[[ DATA FOR THIS EXERCISE open ]]
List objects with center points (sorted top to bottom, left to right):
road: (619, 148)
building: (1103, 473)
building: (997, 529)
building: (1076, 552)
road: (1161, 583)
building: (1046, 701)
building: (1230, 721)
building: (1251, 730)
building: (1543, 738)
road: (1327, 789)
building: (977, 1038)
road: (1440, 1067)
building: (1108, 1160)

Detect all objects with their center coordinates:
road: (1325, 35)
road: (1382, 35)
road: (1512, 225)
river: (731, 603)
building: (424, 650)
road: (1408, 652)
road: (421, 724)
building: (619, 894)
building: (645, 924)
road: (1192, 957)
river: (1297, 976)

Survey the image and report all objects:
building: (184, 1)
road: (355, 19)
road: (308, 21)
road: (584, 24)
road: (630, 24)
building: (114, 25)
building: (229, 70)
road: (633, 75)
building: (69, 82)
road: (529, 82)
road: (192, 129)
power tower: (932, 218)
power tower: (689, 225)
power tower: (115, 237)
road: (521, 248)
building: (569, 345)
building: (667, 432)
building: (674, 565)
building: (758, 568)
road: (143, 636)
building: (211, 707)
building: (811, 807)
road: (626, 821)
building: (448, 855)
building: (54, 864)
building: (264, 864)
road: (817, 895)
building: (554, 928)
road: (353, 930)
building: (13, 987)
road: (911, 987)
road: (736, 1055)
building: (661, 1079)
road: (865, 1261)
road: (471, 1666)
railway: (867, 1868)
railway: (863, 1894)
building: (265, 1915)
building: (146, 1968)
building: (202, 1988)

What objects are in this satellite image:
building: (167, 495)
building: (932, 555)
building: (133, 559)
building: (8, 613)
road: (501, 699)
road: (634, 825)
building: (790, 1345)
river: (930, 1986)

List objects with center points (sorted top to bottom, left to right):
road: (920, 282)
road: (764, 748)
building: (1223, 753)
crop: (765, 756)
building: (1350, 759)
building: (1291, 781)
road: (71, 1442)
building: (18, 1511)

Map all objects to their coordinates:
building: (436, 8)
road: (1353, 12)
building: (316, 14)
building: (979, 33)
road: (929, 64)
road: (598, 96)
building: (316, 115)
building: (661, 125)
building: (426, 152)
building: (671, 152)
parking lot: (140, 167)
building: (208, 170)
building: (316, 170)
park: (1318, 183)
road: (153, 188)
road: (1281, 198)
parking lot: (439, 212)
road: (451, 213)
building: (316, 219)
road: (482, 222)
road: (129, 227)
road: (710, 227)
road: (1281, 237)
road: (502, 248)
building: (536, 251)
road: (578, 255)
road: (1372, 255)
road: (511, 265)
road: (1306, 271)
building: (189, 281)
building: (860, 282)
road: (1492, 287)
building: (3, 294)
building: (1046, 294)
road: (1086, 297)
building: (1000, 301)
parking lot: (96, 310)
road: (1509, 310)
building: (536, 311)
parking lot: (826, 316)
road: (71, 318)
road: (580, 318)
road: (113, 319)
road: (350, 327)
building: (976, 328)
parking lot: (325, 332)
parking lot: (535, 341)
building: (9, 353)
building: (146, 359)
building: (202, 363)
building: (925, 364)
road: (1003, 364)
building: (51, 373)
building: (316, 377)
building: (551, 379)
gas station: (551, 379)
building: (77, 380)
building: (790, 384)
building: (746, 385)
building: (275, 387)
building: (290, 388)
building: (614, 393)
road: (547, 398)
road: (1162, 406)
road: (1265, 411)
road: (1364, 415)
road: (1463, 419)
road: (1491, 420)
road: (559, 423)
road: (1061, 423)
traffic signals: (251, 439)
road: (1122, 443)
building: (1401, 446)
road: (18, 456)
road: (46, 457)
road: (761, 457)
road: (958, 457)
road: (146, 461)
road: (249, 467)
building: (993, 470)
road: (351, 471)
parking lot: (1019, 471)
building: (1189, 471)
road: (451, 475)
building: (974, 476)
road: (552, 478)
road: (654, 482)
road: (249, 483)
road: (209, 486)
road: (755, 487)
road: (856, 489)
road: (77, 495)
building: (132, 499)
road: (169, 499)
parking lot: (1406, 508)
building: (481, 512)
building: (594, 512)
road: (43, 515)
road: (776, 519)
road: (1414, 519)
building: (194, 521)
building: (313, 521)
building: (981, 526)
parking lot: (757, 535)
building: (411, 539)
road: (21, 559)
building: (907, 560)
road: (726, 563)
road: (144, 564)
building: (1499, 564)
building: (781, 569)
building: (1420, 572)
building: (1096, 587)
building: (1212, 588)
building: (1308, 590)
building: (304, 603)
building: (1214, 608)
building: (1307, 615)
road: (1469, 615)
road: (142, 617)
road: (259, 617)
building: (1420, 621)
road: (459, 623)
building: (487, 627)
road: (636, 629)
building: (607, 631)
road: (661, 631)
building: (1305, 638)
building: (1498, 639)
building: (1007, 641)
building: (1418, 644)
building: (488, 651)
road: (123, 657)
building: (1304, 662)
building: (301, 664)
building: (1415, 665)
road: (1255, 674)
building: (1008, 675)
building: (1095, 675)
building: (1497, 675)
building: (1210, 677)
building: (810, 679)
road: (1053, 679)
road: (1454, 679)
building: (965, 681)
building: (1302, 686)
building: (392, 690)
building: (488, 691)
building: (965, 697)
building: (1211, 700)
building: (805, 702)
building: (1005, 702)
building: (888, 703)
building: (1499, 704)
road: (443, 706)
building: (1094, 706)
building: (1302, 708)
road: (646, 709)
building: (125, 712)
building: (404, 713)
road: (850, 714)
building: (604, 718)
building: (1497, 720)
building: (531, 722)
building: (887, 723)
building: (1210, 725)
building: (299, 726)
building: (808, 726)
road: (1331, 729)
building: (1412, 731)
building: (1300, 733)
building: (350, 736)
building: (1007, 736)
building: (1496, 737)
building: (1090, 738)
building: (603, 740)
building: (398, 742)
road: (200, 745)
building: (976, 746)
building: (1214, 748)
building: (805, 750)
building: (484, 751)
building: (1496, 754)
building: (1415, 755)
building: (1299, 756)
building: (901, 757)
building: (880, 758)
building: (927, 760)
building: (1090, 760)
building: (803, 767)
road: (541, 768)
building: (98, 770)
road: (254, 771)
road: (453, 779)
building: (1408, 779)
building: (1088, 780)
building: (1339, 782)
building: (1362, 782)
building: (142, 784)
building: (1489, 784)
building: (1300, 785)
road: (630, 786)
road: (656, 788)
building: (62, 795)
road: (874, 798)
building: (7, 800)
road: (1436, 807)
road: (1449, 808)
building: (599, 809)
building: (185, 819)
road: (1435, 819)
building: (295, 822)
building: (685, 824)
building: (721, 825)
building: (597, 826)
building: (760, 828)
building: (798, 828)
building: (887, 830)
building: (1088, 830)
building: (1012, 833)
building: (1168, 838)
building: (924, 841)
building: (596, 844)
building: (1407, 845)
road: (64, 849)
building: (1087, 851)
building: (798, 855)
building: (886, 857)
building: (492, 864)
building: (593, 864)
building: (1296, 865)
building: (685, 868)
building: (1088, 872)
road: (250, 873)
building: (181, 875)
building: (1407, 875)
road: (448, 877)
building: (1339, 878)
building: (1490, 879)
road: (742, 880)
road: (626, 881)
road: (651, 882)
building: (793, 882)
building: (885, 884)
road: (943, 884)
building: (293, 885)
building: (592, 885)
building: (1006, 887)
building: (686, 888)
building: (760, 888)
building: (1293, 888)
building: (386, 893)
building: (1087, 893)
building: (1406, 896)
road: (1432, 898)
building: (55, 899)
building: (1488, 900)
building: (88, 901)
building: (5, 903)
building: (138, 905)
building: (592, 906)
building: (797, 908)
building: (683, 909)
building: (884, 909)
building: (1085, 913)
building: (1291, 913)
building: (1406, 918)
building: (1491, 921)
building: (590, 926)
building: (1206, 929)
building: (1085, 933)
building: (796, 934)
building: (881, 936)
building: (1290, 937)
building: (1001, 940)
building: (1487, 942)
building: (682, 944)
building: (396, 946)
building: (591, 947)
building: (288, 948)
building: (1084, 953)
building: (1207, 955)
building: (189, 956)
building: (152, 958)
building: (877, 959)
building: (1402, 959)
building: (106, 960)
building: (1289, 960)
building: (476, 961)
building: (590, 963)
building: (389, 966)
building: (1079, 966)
[[ DATA FOR THIS EXERCISE closed ]]
#### THE TASK:
Which lines in the records above contain the string "coordinates"? Copy each one.

#### WRITTEN REPLY:
Detect all objects with their center coordinates:
Map all objects to their coordinates:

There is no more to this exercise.